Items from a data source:

---*---

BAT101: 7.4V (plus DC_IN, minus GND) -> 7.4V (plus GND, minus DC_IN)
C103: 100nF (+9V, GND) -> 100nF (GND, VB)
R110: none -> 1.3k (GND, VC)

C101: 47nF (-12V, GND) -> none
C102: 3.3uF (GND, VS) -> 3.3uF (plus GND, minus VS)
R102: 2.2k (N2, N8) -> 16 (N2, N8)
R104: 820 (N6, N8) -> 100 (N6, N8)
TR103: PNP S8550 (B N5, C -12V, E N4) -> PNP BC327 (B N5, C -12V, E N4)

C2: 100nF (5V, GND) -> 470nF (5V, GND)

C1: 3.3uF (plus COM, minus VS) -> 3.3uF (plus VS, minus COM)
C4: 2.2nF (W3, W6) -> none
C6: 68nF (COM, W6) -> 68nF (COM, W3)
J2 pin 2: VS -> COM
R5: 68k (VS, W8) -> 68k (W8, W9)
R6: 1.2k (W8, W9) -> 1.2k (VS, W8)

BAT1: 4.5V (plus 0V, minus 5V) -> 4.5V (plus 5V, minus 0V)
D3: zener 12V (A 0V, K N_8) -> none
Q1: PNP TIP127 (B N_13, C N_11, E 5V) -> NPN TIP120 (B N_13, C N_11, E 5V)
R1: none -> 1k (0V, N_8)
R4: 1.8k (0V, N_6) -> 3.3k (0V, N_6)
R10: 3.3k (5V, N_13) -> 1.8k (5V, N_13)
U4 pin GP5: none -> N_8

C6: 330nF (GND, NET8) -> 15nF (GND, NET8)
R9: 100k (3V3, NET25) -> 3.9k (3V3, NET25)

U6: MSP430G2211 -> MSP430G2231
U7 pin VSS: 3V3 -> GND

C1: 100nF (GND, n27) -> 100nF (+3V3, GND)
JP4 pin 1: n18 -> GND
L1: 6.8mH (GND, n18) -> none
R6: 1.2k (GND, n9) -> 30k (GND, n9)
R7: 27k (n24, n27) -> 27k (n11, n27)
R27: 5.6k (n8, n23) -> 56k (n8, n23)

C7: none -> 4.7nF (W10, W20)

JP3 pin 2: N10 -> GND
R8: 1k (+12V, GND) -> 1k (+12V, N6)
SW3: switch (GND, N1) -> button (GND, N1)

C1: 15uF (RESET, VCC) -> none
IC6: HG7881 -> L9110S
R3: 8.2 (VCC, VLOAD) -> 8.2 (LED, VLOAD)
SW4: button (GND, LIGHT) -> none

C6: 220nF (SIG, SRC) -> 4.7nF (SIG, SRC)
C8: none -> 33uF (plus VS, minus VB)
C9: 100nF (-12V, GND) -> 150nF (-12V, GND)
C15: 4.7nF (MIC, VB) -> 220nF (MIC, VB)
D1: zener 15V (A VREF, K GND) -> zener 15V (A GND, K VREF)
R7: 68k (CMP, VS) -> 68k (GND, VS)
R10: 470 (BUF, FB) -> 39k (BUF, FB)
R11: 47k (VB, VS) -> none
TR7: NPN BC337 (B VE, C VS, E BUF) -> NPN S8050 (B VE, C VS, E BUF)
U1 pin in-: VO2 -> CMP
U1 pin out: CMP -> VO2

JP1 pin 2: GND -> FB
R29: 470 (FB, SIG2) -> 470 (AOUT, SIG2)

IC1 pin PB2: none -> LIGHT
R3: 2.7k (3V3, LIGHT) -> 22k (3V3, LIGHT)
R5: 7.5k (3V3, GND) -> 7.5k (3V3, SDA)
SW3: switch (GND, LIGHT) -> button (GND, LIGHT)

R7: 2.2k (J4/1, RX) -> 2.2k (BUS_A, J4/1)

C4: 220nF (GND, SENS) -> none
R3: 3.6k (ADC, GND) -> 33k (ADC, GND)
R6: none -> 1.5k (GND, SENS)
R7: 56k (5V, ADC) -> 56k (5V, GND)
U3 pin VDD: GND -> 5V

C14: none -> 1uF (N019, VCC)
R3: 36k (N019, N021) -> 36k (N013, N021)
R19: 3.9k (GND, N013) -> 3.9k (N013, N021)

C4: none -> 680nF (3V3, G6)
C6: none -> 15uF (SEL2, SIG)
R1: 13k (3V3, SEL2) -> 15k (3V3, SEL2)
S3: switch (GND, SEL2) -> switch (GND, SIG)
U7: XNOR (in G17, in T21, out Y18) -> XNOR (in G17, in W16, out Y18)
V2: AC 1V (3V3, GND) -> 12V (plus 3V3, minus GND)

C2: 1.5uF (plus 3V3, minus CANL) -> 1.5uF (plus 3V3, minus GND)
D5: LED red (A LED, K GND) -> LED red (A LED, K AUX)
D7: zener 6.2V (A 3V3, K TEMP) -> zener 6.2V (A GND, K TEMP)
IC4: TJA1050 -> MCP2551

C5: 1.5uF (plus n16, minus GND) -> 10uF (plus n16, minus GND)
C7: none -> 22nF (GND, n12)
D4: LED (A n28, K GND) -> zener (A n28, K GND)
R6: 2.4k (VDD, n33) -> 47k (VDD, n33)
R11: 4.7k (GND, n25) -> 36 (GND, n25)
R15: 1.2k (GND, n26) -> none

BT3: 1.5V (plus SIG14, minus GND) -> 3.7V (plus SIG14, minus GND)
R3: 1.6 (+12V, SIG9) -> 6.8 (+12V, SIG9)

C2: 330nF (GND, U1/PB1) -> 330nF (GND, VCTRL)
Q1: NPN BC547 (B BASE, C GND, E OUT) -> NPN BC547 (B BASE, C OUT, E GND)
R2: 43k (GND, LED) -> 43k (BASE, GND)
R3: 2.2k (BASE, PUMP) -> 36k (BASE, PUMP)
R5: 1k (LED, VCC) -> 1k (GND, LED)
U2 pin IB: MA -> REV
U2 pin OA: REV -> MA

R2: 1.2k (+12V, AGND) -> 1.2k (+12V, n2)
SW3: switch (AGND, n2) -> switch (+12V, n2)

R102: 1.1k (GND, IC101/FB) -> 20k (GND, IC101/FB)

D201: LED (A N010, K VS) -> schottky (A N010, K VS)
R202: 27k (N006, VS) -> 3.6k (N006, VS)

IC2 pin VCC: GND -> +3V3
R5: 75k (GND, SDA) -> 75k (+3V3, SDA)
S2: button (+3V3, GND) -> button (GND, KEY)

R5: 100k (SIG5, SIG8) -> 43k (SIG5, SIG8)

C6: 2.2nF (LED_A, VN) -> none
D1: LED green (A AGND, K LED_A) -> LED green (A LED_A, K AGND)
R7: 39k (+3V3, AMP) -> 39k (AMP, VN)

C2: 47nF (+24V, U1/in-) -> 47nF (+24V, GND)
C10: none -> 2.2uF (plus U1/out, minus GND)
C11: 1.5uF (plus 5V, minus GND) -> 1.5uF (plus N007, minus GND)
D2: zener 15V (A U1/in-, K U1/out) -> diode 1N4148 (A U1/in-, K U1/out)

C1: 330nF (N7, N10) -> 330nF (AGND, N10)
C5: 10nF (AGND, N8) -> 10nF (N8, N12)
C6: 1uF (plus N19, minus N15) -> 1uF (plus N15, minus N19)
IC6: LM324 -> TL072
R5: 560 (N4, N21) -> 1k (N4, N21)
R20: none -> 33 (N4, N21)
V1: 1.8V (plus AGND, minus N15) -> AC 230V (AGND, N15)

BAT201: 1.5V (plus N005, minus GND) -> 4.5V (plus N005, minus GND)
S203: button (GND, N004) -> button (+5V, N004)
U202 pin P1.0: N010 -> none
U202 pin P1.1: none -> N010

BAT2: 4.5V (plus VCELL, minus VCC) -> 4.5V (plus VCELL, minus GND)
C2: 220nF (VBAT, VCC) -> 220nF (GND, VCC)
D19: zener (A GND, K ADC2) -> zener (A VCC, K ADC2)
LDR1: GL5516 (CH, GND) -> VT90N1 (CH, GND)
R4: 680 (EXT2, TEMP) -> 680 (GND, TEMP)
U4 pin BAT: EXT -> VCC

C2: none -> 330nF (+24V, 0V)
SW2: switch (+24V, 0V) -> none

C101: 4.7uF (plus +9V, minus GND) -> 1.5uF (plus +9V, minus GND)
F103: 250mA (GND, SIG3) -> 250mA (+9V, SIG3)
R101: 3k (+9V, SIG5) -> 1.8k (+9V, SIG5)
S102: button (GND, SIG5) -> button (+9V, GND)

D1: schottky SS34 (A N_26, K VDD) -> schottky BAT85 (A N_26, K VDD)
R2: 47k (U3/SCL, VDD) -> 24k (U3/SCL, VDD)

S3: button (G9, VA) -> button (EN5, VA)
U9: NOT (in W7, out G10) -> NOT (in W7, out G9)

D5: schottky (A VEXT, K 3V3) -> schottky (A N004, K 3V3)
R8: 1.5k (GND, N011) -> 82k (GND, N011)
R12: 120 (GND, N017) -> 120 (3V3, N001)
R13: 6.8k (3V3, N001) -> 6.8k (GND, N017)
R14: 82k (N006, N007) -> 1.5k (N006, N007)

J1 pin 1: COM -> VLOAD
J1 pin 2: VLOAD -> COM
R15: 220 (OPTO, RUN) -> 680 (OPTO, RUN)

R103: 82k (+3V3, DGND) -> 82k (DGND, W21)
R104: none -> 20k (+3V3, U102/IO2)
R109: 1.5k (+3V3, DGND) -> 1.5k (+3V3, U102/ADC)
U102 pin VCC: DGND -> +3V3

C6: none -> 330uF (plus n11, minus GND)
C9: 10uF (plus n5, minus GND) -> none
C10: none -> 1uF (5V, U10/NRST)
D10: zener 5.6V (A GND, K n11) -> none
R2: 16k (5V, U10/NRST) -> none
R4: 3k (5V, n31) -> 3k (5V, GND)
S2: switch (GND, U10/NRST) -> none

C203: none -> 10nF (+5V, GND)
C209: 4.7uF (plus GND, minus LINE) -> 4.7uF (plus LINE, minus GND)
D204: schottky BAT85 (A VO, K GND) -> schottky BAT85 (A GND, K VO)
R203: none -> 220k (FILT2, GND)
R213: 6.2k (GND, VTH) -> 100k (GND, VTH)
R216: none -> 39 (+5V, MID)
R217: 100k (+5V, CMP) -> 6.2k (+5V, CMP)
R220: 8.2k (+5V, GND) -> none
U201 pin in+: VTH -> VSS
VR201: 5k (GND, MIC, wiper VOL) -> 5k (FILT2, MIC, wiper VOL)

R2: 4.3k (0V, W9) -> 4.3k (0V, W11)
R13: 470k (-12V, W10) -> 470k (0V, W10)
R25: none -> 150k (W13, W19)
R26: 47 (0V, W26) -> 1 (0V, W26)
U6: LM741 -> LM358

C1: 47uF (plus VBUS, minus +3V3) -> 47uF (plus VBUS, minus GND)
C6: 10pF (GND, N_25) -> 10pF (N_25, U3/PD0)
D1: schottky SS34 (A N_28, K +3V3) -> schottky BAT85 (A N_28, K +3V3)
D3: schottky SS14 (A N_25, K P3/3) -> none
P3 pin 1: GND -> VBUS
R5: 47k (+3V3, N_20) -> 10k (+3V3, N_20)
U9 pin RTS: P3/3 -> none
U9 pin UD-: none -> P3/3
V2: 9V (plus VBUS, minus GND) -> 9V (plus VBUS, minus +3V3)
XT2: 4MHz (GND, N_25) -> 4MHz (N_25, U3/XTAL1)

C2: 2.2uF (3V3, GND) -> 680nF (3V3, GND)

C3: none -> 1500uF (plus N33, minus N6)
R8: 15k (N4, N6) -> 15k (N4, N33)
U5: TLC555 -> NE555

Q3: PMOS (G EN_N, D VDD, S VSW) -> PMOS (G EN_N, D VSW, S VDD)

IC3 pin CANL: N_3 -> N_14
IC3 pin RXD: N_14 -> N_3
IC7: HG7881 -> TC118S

---*---

WHAT THE EXERCISE ASKS: Would you please reproduce the records above exactly, only from their first line through the line holding "C4: 220nF (GND, SENS) -> none", with both ends included?

WRITTEN ANSWER:
BAT101: 7.4V (plus DC_IN, minus GND) -> 7.4V (plus GND, minus DC_IN)
C103: 100nF (+9V, GND) -> 100nF (GND, VB)
R110: none -> 1.3k (GND, VC)

C101: 47nF (-12V, GND) -> none
C102: 3.3uF (GND, VS) -> 3.3uF (plus GND, minus VS)
R102: 2.2k (N2, N8) -> 16 (N2, N8)
R104: 820 (N6, N8) -> 100 (N6, N8)
TR103: PNP S8550 (B N5, C -12V, E N4) -> PNP BC327 (B N5, C -12V, E N4)

C2: 100nF (5V, GND) -> 470nF (5V, GND)

C1: 3.3uF (plus COM, minus VS) -> 3.3uF (plus VS, minus COM)
C4: 2.2nF (W3, W6) -> none
C6: 68nF (COM, W6) -> 68nF (COM, W3)
J2 pin 2: VS -> COM
R5: 68k (VS, W8) -> 68k (W8, W9)
R6: 1.2k (W8, W9) -> 1.2k (VS, W8)

BAT1: 4.5V (plus 0V, minus 5V) -> 4.5V (plus 5V, minus 0V)
D3: zener 12V (A 0V, K N_8) -> none
Q1: PNP TIP127 (B N_13, C N_11, E 5V) -> NPN TIP120 (B N_13, C N_11, E 5V)
R1: none -> 1k (0V, N_8)
R4: 1.8k (0V, N_6) -> 3.3k (0V, N_6)
R10: 3.3k (5V, N_13) -> 1.8k (5V, N_13)
U4 pin GP5: none -> N_8

C6: 330nF (GND, NET8) -> 15nF (GND, NET8)
R9: 100k (3V3, NET25) -> 3.9k (3V3, NET25)

U6: MSP430G2211 -> MSP430G2231
U7 pin VSS: 3V3 -> GND

C1: 100nF (GND, n27) -> 100nF (+3V3, GND)
JP4 pin 1: n18 -> GND
L1: 6.8mH (GND, n18) -> none
R6: 1.2k (GND, n9) -> 30k (GND, n9)
R7: 27k (n24, n27) -> 27k (n11, n27)
R27: 5.6k (n8, n23) -> 56k (n8, n23)

C7: none -> 4.7nF (W10, W20)

JP3 pin 2: N10 -> GND
R8: 1k (+12V, GND) -> 1k (+12V, N6)
SW3: switch (GND, N1) -> button (GND, N1)

C1: 15uF (RESET, VCC) -> none
IC6: HG7881 -> L9110S
R3: 8.2 (VCC, VLOAD) -> 8.2 (LED, VLOAD)
SW4: button (GND, LIGHT) -> none

C6: 220nF (SIG, SRC) -> 4.7nF (SIG, SRC)
C8: none -> 33uF (plus VS, minus VB)
C9: 100nF (-12V, GND) -> 150nF (-12V, GND)
C15: 4.7nF (MIC, VB) -> 220nF (MIC, VB)
D1: zener 15V (A VREF, K GND) -> zener 15V (A GND, K VREF)
R7: 68k (CMP, VS) -> 68k (GND, VS)
R10: 470 (BUF, FB) -> 39k (BUF, FB)
R11: 47k (VB, VS) -> none
TR7: NPN BC337 (B VE, C VS, E BUF) -> NPN S8050 (B VE, C VS, E BUF)
U1 pin in-: VO2 -> CMP
U1 pin out: CMP -> VO2

JP1 pin 2: GND -> FB
R29: 470 (FB, SIG2) -> 470 (AOUT, SIG2)

IC1 pin PB2: none -> LIGHT
R3: 2.7k (3V3, LIGHT) -> 22k (3V3, LIGHT)
R5: 7.5k (3V3, GND) -> 7.5k (3V3, SDA)
SW3: switch (GND, LIGHT) -> button (GND, LIGHT)

R7: 2.2k (J4/1, RX) -> 2.2k (BUS_A, J4/1)

C4: 220nF (GND, SENS) -> none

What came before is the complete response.